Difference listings
= Beginning of Section =

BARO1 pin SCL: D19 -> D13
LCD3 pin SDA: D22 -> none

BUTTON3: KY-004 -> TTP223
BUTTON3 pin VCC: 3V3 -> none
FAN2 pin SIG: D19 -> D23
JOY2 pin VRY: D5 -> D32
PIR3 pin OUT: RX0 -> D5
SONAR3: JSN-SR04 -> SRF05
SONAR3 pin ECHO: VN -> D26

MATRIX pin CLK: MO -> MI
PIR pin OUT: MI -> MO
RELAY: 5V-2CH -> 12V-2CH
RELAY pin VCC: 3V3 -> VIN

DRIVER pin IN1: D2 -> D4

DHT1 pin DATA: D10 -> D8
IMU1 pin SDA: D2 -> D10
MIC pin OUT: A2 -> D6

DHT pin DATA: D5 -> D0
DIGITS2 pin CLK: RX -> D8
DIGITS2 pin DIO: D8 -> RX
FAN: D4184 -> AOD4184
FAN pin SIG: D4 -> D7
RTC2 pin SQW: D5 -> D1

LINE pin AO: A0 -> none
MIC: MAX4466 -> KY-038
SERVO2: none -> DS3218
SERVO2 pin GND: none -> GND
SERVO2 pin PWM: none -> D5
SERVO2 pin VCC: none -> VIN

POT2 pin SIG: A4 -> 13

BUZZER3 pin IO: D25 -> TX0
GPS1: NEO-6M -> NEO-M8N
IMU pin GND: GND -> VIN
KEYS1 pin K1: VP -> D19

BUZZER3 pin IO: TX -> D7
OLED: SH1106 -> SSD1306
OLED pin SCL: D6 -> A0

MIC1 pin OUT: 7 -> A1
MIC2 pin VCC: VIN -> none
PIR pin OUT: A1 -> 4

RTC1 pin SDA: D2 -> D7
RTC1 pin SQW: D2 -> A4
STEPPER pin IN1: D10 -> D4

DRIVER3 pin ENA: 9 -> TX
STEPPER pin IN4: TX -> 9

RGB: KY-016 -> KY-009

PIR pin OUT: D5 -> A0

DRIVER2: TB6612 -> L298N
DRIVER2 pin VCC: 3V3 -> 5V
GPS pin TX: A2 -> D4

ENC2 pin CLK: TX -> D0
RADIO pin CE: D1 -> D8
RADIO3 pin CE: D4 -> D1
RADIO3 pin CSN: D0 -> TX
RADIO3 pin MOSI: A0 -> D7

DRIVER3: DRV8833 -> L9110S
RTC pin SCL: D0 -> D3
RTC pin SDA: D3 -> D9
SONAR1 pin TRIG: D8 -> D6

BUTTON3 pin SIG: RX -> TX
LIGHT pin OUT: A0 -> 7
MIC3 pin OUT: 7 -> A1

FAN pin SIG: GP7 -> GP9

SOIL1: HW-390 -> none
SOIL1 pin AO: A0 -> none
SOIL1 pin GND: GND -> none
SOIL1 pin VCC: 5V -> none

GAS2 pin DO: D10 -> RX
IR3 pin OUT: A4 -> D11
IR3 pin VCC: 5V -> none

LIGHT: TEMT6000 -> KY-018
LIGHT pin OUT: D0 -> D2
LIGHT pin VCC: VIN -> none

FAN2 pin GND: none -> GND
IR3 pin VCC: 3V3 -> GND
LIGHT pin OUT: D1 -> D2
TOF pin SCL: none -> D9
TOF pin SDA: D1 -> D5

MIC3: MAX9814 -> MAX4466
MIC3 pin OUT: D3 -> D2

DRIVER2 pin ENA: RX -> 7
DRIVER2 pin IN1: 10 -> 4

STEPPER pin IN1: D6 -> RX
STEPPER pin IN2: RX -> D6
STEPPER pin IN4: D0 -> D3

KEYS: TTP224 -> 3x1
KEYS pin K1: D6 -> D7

= End of Section =

● **TRY IT**: Write only the number of lines above that contain "STEPPER".

● **ANSWER**: 5